> _WHAT NEEDS TO BE DONE_:
If a line in the following entries contains the string "resized", it counts toward the total; report only that total.
(DATA FOR THE TASK Opens)
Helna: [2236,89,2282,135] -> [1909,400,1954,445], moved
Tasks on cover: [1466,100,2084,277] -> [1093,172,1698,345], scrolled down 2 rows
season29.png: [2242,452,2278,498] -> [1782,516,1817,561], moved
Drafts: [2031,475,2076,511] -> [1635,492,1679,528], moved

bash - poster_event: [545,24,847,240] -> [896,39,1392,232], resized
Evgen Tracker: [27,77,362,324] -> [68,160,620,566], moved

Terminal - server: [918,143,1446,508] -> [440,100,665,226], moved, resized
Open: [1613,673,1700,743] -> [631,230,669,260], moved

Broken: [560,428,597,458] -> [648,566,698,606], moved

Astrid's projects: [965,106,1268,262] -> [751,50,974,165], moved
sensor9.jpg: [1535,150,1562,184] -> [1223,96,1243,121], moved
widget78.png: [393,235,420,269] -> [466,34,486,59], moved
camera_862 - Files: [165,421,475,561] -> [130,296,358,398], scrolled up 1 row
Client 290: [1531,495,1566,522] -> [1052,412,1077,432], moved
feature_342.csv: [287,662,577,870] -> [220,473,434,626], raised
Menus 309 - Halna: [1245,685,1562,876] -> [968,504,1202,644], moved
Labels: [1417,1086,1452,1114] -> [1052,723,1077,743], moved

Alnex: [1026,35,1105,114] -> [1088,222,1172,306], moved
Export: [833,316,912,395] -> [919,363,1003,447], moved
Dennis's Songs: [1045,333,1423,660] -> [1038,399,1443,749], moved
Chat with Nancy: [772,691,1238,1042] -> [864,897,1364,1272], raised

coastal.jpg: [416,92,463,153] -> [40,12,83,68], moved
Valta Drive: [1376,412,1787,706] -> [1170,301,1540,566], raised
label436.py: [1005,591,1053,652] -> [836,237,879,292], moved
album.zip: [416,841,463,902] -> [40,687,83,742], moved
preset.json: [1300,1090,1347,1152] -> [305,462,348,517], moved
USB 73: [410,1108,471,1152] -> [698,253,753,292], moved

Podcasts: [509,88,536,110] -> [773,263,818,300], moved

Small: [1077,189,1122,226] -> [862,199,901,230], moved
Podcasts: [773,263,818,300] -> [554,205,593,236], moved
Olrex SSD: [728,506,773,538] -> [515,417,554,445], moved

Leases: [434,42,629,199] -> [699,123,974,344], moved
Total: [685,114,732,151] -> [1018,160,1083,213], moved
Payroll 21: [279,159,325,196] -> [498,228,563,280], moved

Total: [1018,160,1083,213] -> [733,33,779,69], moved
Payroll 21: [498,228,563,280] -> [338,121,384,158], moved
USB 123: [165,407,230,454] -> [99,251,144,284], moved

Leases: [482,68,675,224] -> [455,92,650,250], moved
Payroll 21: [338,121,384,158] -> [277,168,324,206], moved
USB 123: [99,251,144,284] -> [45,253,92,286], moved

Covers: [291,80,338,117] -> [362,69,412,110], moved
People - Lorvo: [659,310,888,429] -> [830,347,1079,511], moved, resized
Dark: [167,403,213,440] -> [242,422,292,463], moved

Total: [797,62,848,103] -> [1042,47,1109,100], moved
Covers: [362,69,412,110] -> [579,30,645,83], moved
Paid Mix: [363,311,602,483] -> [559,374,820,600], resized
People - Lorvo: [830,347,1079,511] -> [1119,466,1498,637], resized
(DATA FOR THE TASK Closes)
> _SOLUTION TO THE EXERCISE_:
5